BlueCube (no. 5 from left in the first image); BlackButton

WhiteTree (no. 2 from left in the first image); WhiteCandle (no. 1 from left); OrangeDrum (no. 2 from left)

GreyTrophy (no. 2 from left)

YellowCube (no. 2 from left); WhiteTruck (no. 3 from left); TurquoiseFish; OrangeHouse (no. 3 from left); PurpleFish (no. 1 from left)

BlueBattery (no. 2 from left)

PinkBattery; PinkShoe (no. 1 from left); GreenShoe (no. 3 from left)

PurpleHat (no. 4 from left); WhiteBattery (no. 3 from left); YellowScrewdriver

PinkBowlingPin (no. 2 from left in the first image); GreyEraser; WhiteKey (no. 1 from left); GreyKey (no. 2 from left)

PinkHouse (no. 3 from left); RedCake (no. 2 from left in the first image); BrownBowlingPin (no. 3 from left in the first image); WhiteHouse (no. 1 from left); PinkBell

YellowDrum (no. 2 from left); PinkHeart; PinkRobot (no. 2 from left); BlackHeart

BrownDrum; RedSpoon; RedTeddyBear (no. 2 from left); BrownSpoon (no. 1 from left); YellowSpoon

__WHAT THIS TASK INVOLVES__. Looking back over the data above, restate word for word the lines that begin at the line with "PinkBowlingPin (no. 2" and end at the line with "PinkHouse (no. 3", inclusive.

__SOLUTION BELOW__.
PinkBowlingPin (no. 2 from left in the first image); GreyEraser; WhiteKey (no. 1 from left); GreyKey (no. 2 from left)

PinkHouse (no. 3 from left); RedCake (no. 2 from left in the first image); BrownBowlingPin (no. 3 from left in the first image); WhiteHouse (no. 1 from left); PinkBell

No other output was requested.